** ACTION ITEM **
Your task is to print every entry below exactly as given.

** Edit difference data **
Content starts

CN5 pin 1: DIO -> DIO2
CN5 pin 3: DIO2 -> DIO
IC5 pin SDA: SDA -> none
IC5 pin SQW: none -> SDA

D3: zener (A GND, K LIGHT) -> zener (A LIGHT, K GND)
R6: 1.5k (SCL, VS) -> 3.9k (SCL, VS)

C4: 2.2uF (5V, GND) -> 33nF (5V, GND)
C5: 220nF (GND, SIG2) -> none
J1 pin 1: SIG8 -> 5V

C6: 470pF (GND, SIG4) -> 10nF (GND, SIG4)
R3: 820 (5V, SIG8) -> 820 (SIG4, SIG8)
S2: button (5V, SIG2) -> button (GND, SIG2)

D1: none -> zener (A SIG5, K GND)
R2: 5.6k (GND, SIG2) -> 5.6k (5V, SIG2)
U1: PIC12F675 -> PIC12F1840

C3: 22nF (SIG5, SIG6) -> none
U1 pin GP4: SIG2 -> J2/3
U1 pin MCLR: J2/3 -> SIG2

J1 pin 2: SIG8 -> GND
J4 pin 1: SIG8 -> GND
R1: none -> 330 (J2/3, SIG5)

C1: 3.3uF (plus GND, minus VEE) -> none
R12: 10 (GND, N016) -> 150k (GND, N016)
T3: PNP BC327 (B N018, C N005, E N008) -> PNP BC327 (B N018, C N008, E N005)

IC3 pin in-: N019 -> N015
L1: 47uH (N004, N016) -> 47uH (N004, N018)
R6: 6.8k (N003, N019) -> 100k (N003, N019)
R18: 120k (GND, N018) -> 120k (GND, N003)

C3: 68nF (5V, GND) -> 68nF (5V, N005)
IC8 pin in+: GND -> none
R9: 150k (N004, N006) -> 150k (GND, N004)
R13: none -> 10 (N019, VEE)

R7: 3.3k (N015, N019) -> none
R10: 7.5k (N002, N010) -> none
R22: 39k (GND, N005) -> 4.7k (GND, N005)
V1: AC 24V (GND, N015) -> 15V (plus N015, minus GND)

Content ends

** RESULT BELOW **
CN5 pin 1: DIO -> DIO2
CN5 pin 3: DIO2 -> DIO
IC5 pin SDA: SDA -> none
IC5 pin SQW: none -> SDA

D3: zener (A GND, K LIGHT) -> zener (A LIGHT, K GND)
R6: 1.5k (SCL, VS) -> 3.9k (SCL, VS)

C4: 2.2uF (5V, GND) -> 33nF (5V, GND)
C5: 220nF (GND, SIG2) -> none
J1 pin 1: SIG8 -> 5V

C6: 470pF (GND, SIG4) -> 10nF (GND, SIG4)
R3: 820 (5V, SIG8) -> 820 (SIG4, SIG8)
S2: button (5V, SIG2) -> button (GND, SIG2)

D1: none -> zener (A SIG5, K GND)
R2: 5.6k (GND, SIG2) -> 5.6k (5V, SIG2)
U1: PIC12F675 -> PIC12F1840

C3: 22nF (SIG5, SIG6) -> none
U1 pin GP4: SIG2 -> J2/3
U1 pin MCLR: J2/3 -> SIG2

J1 pin 2: SIG8 -> GND
J4 pin 1: SIG8 -> GND
R1: none -> 330 (J2/3, SIG5)

C1: 3.3uF (plus GND, minus VEE) -> none
R12: 10 (GND, N016) -> 150k (GND, N016)
T3: PNP BC327 (B N018, C N005, E N008) -> PNP BC327 (B N018, C N008, E N005)

IC3 pin in-: N019 -> N015
L1: 47uH (N004, N016) -> 47uH (N004, N018)
R6: 6.8k (N003, N019) -> 100k (N003, N019)
R18: 120k (GND, N018) -> 120k (GND, N003)

C3: 68nF (5V, GND) -> 68nF (5V, N005)
IC8 pin in+: GND -> none
R9: 150k (N004, N006) -> 150k (GND, N004)
R13: none -> 10 (N019, VEE)

R7: 3.3k (N015, N019) -> none
R10: 7.5k (N002, N010) -> none
R22: 39k (GND, N005) -> 4.7k (GND, N005)
V1: AC 24V (GND, N015) -> 15V (plus N015, minus GND)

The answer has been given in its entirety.